**WORK TO BE COMPLETED**
Look below for the lines from the one with "desk: (237, 191) -> (54, 147), moved" to the one with "window: (238, 487) -> (136, 278), moved", and copy exactly those lines, both ends included.

**DATASET RECORDS**
+++
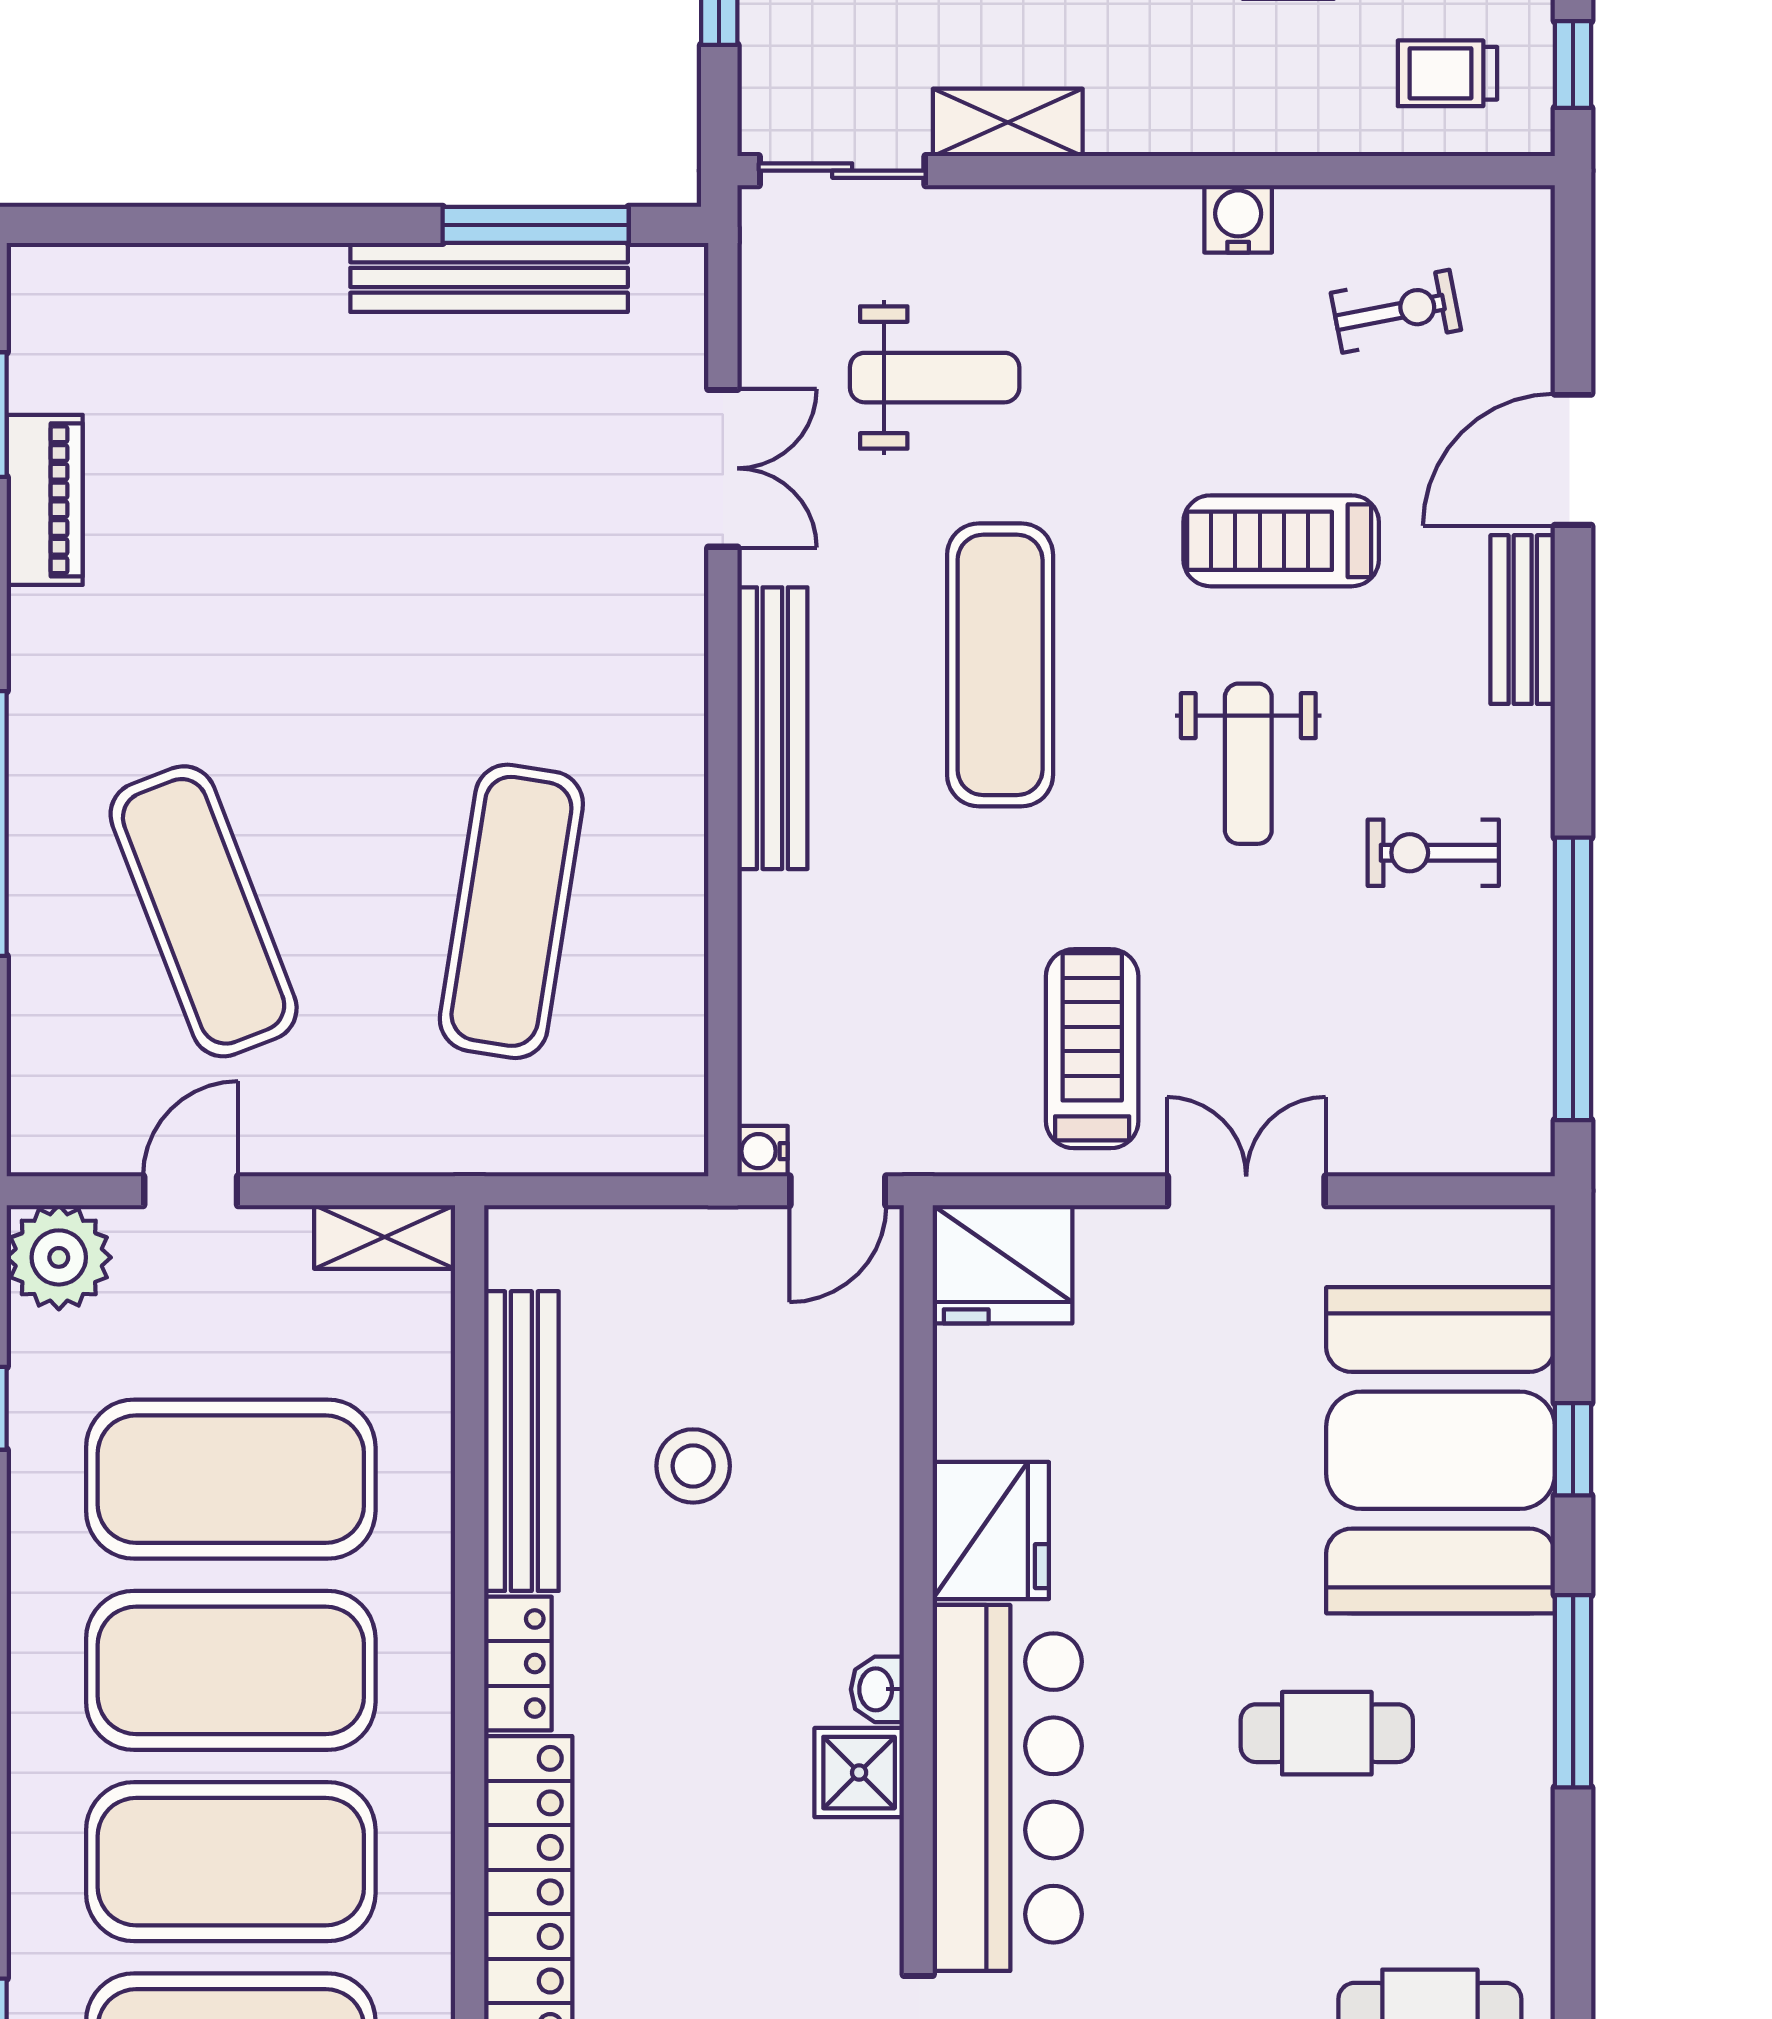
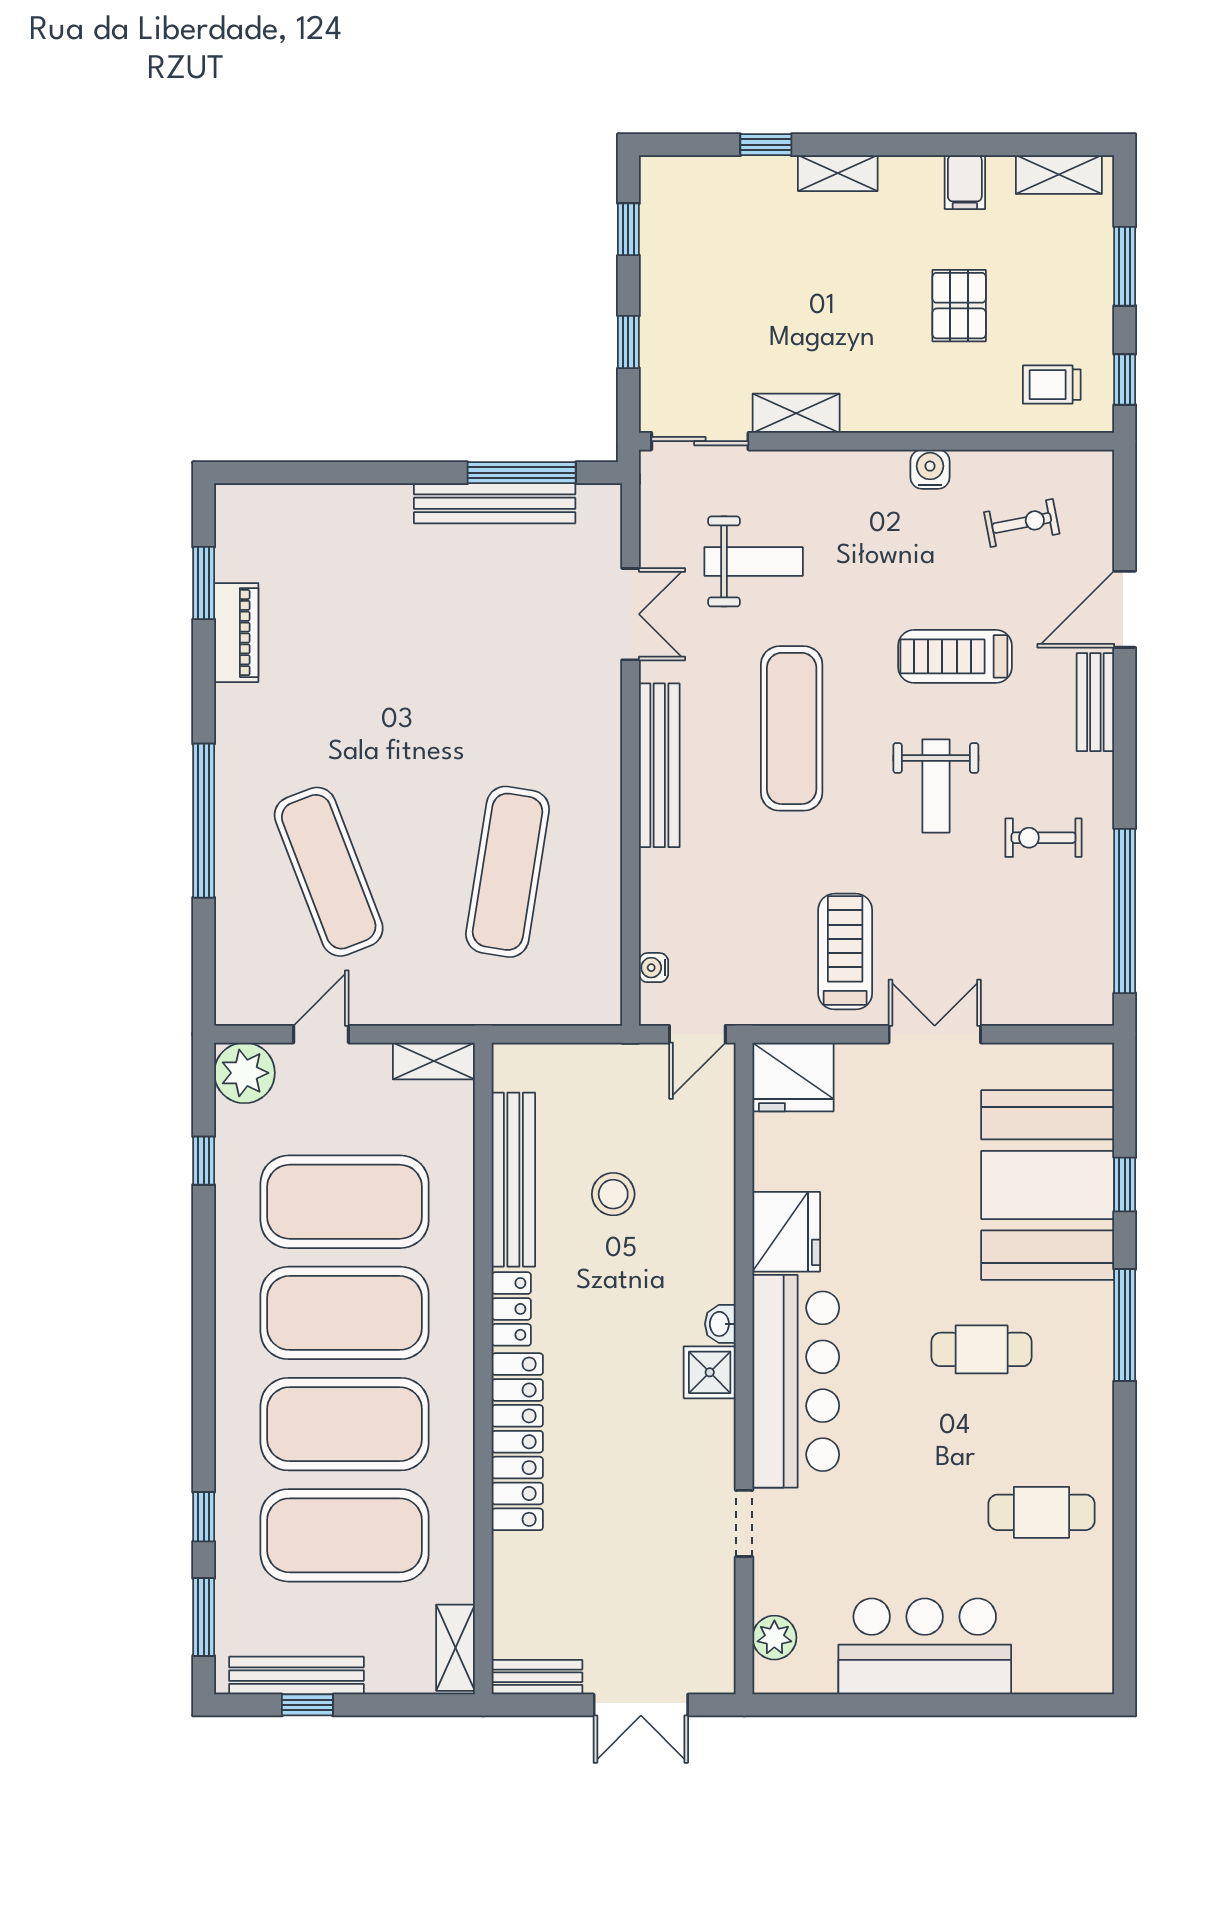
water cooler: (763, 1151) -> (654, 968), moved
+++
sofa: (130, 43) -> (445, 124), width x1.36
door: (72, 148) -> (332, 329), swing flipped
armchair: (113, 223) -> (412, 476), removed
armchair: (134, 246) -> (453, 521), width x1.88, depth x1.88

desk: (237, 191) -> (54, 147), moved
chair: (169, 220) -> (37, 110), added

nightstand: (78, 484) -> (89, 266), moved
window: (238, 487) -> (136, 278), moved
+++
**ANSWER TO THIS PROBLEM**
desk: (237, 191) -> (54, 147), moved
chair: (169, 220) -> (37, 110), added

nightstand: (78, 484) -> (89, 266), moved
window: (238, 487) -> (136, 278), moved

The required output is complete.